§ **RECORDS SUPPLIED**:
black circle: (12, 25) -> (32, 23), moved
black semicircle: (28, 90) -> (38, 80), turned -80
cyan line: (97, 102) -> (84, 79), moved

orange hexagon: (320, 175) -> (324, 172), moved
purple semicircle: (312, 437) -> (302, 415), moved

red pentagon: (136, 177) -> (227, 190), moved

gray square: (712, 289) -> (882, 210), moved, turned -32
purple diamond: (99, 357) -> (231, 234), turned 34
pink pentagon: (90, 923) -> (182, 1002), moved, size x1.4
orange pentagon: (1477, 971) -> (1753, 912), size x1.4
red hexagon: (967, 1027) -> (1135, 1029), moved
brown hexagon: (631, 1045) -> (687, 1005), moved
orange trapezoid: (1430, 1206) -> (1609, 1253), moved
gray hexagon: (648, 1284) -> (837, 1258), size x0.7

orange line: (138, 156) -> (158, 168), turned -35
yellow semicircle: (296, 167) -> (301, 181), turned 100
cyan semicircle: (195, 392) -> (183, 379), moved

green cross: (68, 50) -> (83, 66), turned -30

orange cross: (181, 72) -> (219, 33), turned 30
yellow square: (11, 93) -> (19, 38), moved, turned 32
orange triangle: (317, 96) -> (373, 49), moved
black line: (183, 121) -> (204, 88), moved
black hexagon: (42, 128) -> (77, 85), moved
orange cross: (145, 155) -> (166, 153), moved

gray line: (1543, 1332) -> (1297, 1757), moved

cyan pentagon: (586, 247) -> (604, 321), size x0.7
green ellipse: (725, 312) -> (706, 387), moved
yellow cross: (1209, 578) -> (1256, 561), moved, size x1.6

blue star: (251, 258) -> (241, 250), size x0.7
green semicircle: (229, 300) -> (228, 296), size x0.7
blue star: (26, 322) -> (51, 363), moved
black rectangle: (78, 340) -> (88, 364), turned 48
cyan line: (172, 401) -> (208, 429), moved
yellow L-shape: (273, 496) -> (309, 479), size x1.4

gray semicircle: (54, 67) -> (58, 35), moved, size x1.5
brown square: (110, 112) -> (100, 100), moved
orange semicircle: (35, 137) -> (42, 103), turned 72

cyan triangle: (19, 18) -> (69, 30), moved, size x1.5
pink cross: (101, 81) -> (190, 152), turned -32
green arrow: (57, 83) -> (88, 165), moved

§ **TASK ITEM**: In the data above, find the line that contains "orange cross: (145, 155) -> (166, 153), moved" and the line that contains "yellow L-shape: (273, 496)". Repeat exactly those lines and every line between them, and only those.

§ **SOLUTION TO THIS TASK**:
orange cross: (145, 155) -> (166, 153), moved

gray line: (1543, 1332) -> (1297, 1757), moved

cyan pentagon: (586, 247) -> (604, 321), size x0.7
green ellipse: (725, 312) -> (706, 387), moved
yellow cross: (1209, 578) -> (1256, 561), moved, size x1.6

blue star: (251, 258) -> (241, 250), size x0.7
green semicircle: (229, 300) -> (228, 296), size x0.7
blue star: (26, 322) -> (51, 363), moved
black rectangle: (78, 340) -> (88, 364), turned 48
cyan line: (172, 401) -> (208, 429), moved
yellow L-shape: (273, 496) -> (309, 479), size x1.4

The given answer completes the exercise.